What the task asks → Set down the material exactly. Keep every line.

Material provided →
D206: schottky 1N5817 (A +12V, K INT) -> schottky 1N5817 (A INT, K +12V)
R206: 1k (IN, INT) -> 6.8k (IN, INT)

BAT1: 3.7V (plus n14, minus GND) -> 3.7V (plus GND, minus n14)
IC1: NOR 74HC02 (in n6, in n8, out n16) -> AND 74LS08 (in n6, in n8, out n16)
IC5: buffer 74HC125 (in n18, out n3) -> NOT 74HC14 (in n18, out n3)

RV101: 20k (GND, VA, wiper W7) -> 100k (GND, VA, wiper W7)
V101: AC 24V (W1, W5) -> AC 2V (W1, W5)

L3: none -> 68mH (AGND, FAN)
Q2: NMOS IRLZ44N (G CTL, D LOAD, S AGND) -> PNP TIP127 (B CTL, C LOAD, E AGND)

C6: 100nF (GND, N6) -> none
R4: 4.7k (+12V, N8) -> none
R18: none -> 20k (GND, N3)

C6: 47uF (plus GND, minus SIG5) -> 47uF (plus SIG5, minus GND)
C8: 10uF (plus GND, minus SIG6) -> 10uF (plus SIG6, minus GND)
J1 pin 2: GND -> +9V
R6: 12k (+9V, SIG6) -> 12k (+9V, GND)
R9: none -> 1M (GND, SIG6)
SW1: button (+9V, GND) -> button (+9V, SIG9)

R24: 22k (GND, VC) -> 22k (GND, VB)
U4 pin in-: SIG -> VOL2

Task solution →
D206: schottky 1N5817 (A +12V, K INT) -> schottky 1N5817 (A INT, K +12V)
R206: 1k (IN, INT) -> 6.8k (IN, INT)

BAT1: 3.7V (plus n14, minus GND) -> 3.7V (plus GND, minus n14)
IC1: NOR 74HC02 (in n6, in n8, out n16) -> AND 74LS08 (in n6, in n8, out n16)
IC5: buffer 74HC125 (in n18, out n3) -> NOT 74HC14 (in n18, out n3)

RV101: 20k (GND, VA, wiper W7) -> 100k (GND, VA, wiper W7)
V101: AC 24V (W1, W5) -> AC 2V (W1, W5)

L3: none -> 68mH (AGND, FAN)
Q2: NMOS IRLZ44N (G CTL, D LOAD, S AGND) -> PNP TIP127 (B CTL, C LOAD, E AGND)

C6: 100nF (GND, N6) -> none
R4: 4.7k (+12V, N8) -> none
R18: none -> 20k (GND, N3)

C6: 47uF (plus GND, minus SIG5) -> 47uF (plus SIG5, minus GND)
C8: 10uF (plus GND, minus SIG6) -> 10uF (plus SIG6, minus GND)
J1 pin 2: GND -> +9V
R6: 12k (+9V, SIG6) -> 12k (+9V, GND)
R9: none -> 1M (GND, SIG6)
SW1: button (+9V, GND) -> button (+9V, SIG9)

R24: 22k (GND, VC) -> 22k (GND, VB)
U4 pin in-: SIG -> VOL2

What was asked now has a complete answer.